What the exercise asks: Give every entry again, word for word and in full.

Records supplied:
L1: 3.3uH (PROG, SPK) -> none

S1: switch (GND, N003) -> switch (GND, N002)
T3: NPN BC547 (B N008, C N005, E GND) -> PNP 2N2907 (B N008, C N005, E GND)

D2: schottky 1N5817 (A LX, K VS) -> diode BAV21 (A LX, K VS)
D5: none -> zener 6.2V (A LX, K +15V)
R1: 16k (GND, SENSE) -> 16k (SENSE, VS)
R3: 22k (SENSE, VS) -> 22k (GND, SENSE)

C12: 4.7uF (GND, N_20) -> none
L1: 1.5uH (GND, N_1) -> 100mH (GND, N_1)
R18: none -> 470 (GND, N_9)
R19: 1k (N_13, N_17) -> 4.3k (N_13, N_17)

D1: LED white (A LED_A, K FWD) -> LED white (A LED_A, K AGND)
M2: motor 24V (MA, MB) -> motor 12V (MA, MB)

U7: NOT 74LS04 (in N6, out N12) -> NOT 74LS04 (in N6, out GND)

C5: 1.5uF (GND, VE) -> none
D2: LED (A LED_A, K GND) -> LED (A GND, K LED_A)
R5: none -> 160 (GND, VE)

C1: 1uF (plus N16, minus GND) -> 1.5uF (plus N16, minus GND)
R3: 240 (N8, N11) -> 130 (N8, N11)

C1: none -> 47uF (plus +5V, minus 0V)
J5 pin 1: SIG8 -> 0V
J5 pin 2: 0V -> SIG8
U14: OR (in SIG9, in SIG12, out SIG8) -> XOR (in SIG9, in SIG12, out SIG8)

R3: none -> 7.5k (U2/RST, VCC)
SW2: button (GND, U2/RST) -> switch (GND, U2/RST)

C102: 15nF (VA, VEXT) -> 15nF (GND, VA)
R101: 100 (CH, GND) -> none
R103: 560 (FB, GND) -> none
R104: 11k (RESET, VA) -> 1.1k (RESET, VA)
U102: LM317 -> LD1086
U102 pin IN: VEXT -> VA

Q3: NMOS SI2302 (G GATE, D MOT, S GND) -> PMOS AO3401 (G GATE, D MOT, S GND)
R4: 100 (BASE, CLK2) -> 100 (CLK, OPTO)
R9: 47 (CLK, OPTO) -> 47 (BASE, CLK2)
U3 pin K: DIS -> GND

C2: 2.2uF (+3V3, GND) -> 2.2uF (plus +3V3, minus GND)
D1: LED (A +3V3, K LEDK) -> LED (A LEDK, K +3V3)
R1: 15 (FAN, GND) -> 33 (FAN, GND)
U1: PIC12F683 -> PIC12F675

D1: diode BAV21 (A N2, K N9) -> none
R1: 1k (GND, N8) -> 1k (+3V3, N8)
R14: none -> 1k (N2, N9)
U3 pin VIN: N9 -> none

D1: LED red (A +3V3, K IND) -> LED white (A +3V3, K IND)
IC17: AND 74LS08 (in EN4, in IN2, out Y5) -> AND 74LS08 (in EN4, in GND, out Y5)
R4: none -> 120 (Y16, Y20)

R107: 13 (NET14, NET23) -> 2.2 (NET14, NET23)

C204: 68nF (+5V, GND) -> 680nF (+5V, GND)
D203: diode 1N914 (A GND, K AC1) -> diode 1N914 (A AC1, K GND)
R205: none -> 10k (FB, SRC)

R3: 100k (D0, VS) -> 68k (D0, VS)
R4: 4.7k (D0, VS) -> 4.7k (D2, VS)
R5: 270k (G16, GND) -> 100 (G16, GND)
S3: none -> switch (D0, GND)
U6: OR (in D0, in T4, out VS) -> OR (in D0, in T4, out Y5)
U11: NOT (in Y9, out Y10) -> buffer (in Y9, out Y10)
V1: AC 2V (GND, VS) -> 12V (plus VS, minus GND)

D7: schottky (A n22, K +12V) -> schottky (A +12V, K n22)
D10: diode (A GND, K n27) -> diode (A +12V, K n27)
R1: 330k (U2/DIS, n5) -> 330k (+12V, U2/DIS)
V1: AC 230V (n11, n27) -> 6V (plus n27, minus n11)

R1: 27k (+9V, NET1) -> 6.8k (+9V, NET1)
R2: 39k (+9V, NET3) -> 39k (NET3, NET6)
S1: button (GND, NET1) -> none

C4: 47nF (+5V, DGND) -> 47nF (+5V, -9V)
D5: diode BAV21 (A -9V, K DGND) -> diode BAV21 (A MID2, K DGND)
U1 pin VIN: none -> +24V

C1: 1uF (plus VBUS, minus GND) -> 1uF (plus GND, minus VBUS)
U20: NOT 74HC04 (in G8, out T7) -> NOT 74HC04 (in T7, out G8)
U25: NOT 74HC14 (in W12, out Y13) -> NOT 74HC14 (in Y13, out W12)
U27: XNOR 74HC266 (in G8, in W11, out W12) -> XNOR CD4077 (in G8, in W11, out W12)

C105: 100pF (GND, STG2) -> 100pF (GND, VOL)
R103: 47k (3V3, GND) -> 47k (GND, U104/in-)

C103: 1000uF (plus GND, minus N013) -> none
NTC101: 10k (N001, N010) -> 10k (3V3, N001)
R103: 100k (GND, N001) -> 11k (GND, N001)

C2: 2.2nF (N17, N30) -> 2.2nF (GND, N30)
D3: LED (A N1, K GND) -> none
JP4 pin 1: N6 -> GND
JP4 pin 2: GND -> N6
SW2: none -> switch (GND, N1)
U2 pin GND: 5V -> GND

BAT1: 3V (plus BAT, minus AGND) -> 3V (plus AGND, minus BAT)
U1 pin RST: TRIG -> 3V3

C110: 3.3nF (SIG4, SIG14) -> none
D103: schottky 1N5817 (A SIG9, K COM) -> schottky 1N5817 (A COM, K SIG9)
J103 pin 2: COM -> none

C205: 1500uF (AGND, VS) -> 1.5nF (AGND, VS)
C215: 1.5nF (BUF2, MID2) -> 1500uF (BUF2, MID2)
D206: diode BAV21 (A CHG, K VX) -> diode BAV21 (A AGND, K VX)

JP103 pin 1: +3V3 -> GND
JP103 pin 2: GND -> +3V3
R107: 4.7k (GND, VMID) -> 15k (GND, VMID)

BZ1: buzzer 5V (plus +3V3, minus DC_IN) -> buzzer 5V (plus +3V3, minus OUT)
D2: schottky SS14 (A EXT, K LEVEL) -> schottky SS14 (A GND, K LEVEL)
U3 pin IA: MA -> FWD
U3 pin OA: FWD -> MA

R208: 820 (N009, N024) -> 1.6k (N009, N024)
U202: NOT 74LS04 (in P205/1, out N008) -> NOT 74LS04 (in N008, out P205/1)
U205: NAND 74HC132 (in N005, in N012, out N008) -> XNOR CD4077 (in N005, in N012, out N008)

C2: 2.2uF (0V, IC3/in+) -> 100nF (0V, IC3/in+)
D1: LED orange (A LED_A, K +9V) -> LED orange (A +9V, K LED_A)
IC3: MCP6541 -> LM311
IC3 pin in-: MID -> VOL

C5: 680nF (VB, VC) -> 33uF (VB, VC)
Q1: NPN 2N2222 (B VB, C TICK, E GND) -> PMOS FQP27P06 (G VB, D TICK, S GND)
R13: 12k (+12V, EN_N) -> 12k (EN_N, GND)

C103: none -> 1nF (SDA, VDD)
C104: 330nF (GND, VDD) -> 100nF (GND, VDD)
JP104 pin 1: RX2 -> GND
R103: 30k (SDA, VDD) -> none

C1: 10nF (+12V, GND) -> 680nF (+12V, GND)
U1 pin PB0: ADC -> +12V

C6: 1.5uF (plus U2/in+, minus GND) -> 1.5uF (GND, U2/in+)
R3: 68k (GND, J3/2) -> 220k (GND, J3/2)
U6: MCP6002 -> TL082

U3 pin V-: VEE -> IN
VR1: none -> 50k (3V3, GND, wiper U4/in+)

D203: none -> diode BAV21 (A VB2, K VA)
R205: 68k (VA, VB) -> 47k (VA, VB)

Your solution:
L1: 3.3uH (PROG, SPK) -> none

S1: switch (GND, N003) -> switch (GND, N002)
T3: NPN BC547 (B N008, C N005, E GND) -> PNP 2N2907 (B N008, C N005, E GND)

D2: schottky 1N5817 (A LX, K VS) -> diode BAV21 (A LX, K VS)
D5: none -> zener 6.2V (A LX, K +15V)
R1: 16k (GND, SENSE) -> 16k (SENSE, VS)
R3: 22k (SENSE, VS) -> 22k (GND, SENSE)

C12: 4.7uF (GND, N_20) -> none
L1: 1.5uH (GND, N_1) -> 100mH (GND, N_1)
R18: none -> 470 (GND, N_9)
R19: 1k (N_13, N_17) -> 4.3k (N_13, N_17)

D1: LED white (A LED_A, K FWD) -> LED white (A LED_A, K AGND)
M2: motor 24V (MA, MB) -> motor 12V (MA, MB)

U7: NOT 74LS04 (in N6, out N12) -> NOT 74LS04 (in N6, out GND)

C5: 1.5uF (GND, VE) -> none
D2: LED (A LED_A, K GND) -> LED (A GND, K LED_A)
R5: none -> 160 (GND, VE)

C1: 1uF (plus N16, minus GND) -> 1.5uF (plus N16, minus GND)
R3: 240 (N8, N11) -> 130 (N8, N11)

C1: none -> 47uF (plus +5V, minus 0V)
J5 pin 1: SIG8 -> 0V
J5 pin 2: 0V -> SIG8
U14: OR (in SIG9, in SIG12, out SIG8) -> XOR (in SIG9, in SIG12, out SIG8)

R3: none -> 7.5k (U2/RST, VCC)
SW2: button (GND, U2/RST) -> switch (GND, U2/RST)

C102: 15nF (VA, VEXT) -> 15nF (GND, VA)
R101: 100 (CH, GND) -> none
R103: 560 (FB, GND) -> none
R104: 11k (RESET, VA) -> 1.1k (RESET, VA)
U102: LM317 -> LD1086
U102 pin IN: VEXT -> VA

Q3: NMOS SI2302 (G GATE, D MOT, S GND) -> PMOS AO3401 (G GATE, D MOT, S GND)
R4: 100 (BASE, CLK2) -> 100 (CLK, OPTO)
R9: 47 (CLK, OPTO) -> 47 (BASE, CLK2)
U3 pin K: DIS -> GND

C2: 2.2uF (+3V3, GND) -> 2.2uF (plus +3V3, minus GND)
D1: LED (A +3V3, K LEDK) -> LED (A LEDK, K +3V3)
R1: 15 (FAN, GND) -> 33 (FAN, GND)
U1: PIC12F683 -> PIC12F675

D1: diode BAV21 (A N2, K N9) -> none
R1: 1k (GND, N8) -> 1k (+3V3, N8)
R14: none -> 1k (N2, N9)
U3 pin VIN: N9 -> none

D1: LED red (A +3V3, K IND) -> LED white (A +3V3, K IND)
IC17: AND 74LS08 (in EN4, in IN2, out Y5) -> AND 74LS08 (in EN4, in GND, out Y5)
R4: none -> 120 (Y16, Y20)

R107: 13 (NET14, NET23) -> 2.2 (NET14, NET23)

C204: 68nF (+5V, GND) -> 680nF (+5V, GND)
D203: diode 1N914 (A GND, K AC1) -> diode 1N914 (A AC1, K GND)
R205: none -> 10k (FB, SRC)

R3: 100k (D0, VS) -> 68k (D0, VS)
R4: 4.7k (D0, VS) -> 4.7k (D2, VS)
R5: 270k (G16, GND) -> 100 (G16, GND)
S3: none -> switch (D0, GND)
U6: OR (in D0, in T4, out VS) -> OR (in D0, in T4, out Y5)
U11: NOT (in Y9, out Y10) -> buffer (in Y9, out Y10)
V1: AC 2V (GND, VS) -> 12V (plus VS, minus GND)

D7: schottky (A n22, K +12V) -> schottky (A +12V, K n22)
D10: diode (A GND, K n27) -> diode (A +12V, K n27)
R1: 330k (U2/DIS, n5) -> 330k (+12V, U2/DIS)
V1: AC 230V (n11, n27) -> 6V (plus n27, minus n11)

R1: 27k (+9V, NET1) -> 6.8k (+9V, NET1)
R2: 39k (+9V, NET3) -> 39k (NET3, NET6)
S1: button (GND, NET1) -> none

C4: 47nF (+5V, DGND) -> 47nF (+5V, -9V)
D5: diode BAV21 (A -9V, K DGND) -> diode BAV21 (A MID2, K DGND)
U1 pin VIN: none -> +24V

C1: 1uF (plus VBUS, minus GND) -> 1uF (plus GND, minus VBUS)
U20: NOT 74HC04 (in G8, out T7) -> NOT 74HC04 (in T7, out G8)
U25: NOT 74HC14 (in W12, out Y13) -> NOT 74HC14 (in Y13, out W12)
U27: XNOR 74HC266 (in G8, in W11, out W12) -> XNOR CD4077 (in G8, in W11, out W12)

C105: 100pF (GND, STG2) -> 100pF (GND, VOL)
R103: 47k (3V3, GND) -> 47k (GND, U104/in-)

C103: 1000uF (plus GND, minus N013) -> none
NTC101: 10k (N001, N010) -> 10k (3V3, N001)
R103: 100k (GND, N001) -> 11k (GND, N001)

C2: 2.2nF (N17, N30) -> 2.2nF (GND, N30)
D3: LED (A N1, K GND) -> none
JP4 pin 1: N6 -> GND
JP4 pin 2: GND -> N6
SW2: none -> switch (GND, N1)
U2 pin GND: 5V -> GND

BAT1: 3V (plus BAT, minus AGND) -> 3V (plus AGND, minus BAT)
U1 pin RST: TRIG -> 3V3

C110: 3.3nF (SIG4, SIG14) -> none
D103: schottky 1N5817 (A SIG9, K COM) -> schottky 1N5817 (A COM, K SIG9)
J103 pin 2: COM -> none

C205: 1500uF (AGND, VS) -> 1.5nF (AGND, VS)
C215: 1.5nF (BUF2, MID2) -> 1500uF (BUF2, MID2)
D206: diode BAV21 (A CHG, K VX) -> diode BAV21 (A AGND, K VX)

JP103 pin 1: +3V3 -> GND
JP103 pin 2: GND -> +3V3
R107: 4.7k (GND, VMID) -> 15k (GND, VMID)

BZ1: buzzer 5V (plus +3V3, minus DC_IN) -> buzzer 5V (plus +3V3, minus OUT)
D2: schottky SS14 (A EXT, K LEVEL) -> schottky SS14 (A GND, K LEVEL)
U3 pin IA: MA -> FWD
U3 pin OA: FWD -> MA

R208: 820 (N009, N024) -> 1.6k (N009, N024)
U202: NOT 74LS04 (in P205/1, out N008) -> NOT 74LS04 (in N008, out P205/1)
U205: NAND 74HC132 (in N005, in N012, out N008) -> XNOR CD4077 (in N005, in N012, out N008)

C2: 2.2uF (0V, IC3/in+) -> 100nF (0V, IC3/in+)
D1: LED orange (A LED_A, K +9V) -> LED orange (A +9V, K LED_A)
IC3: MCP6541 -> LM311
IC3 pin in-: MID -> VOL

C5: 680nF (VB, VC) -> 33uF (VB, VC)
Q1: NPN 2N2222 (B VB, C TICK, E GND) -> PMOS FQP27P06 (G VB, D TICK, S GND)
R13: 12k (+12V, EN_N) -> 12k (EN_N, GND)

C103: none -> 1nF (SDA, VDD)
C104: 330nF (GND, VDD) -> 100nF (GND, VDD)
JP104 pin 1: RX2 -> GND
R103: 30k (SDA, VDD) -> none

C1: 10nF (+12V, GND) -> 680nF (+12V, GND)
U1 pin PB0: ADC -> +12V

C6: 1.5uF (plus U2/in+, minus GND) -> 1.5uF (GND, U2/in+)
R3: 68k (GND, J3/2) -> 220k (GND, J3/2)
U6: MCP6002 -> TL082

U3 pin V-: VEE -> IN
VR1: none -> 50k (3V3, GND, wiper U4/in+)

D203: none -> diode BAV21 (A VB2, K VA)
R205: 68k (VA, VB) -> 47k (VA, VB)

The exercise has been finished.